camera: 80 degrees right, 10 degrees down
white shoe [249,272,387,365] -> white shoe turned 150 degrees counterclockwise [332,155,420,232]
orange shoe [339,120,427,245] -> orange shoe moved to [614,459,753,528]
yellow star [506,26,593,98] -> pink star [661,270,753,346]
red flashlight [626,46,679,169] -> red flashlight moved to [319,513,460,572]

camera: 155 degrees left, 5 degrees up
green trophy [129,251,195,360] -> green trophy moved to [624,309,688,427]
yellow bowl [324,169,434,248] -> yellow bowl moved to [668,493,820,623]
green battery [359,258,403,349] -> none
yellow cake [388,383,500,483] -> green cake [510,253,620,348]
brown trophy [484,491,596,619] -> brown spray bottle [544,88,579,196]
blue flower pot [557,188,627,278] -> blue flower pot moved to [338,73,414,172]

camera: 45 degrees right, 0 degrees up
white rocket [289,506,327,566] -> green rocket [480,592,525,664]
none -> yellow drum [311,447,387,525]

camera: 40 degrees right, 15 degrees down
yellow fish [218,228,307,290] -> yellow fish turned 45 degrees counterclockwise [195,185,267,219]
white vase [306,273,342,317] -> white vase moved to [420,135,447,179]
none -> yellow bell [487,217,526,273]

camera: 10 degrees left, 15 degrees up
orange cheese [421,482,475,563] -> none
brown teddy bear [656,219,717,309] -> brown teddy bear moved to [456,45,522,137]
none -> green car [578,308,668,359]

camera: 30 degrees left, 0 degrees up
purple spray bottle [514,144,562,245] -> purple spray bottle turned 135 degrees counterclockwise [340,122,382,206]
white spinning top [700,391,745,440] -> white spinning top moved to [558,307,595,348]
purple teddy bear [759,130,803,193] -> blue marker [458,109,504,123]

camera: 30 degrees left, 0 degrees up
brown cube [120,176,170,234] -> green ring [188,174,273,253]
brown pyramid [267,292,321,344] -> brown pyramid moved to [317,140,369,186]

Exercise description:
The entries above hold a line with "white rocket [289,506,327,566]" and a later line with "purple spray bottle [514,144,562,245]". Write out exactly those lines and all lines between, nothing more.

Your response:
white rocket [289,506,327,566] -> green rocket [480,592,525,664]
none -> yellow drum [311,447,387,525]

camera: 40 degrees right, 15 degrees down
yellow fish [218,228,307,290] -> yellow fish turned 45 degrees counterclockwise [195,185,267,219]
white vase [306,273,342,317] -> white vase moved to [420,135,447,179]
none -> yellow bell [487,217,526,273]

camera: 10 degrees left, 15 degrees up
orange cheese [421,482,475,563] -> none
brown teddy bear [656,219,717,309] -> brown teddy bear moved to [456,45,522,137]
none -> green car [578,308,668,359]

camera: 30 degrees left, 0 degrees up
purple spray bottle [514,144,562,245] -> purple spray bottle turned 135 degrees counterclockwise [340,122,382,206]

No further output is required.